> [RECORDS PROVIDED]:

________

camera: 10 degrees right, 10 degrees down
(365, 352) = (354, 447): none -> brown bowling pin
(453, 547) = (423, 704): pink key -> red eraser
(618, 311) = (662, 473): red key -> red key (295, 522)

________

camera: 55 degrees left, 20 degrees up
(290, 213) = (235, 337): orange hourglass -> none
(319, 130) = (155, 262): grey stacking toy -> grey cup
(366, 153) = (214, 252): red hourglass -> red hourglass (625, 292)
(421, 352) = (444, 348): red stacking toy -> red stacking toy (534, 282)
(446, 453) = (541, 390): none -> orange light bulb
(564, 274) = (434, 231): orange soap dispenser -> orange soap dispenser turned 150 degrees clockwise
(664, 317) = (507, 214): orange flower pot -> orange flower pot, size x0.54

________

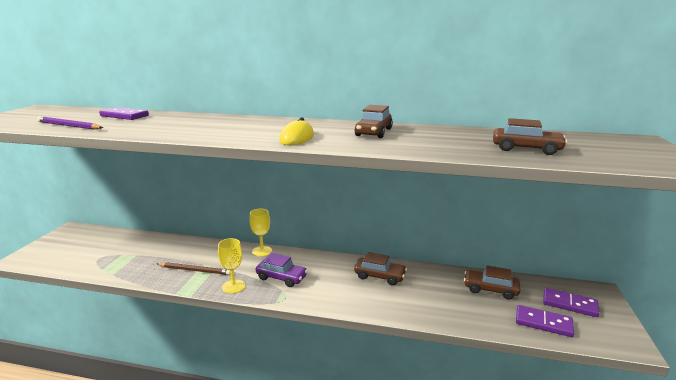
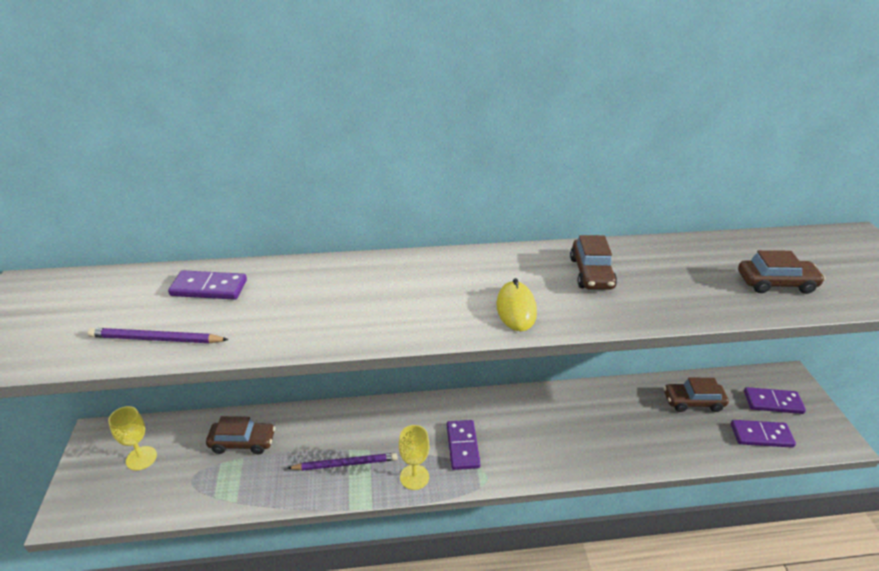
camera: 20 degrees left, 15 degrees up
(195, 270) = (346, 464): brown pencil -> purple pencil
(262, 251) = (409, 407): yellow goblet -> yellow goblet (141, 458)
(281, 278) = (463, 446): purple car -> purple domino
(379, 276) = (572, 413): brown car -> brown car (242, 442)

________

> [AIM OF THE EXERCISE]: The string "none" may occur in the listing; show every line where it does.

> [RESULT]:
(365, 352) = (354, 447): none -> brown bowling pin
(290, 213) = (235, 337): orange hourglass -> none
(446, 453) = (541, 390): none -> orange light bulb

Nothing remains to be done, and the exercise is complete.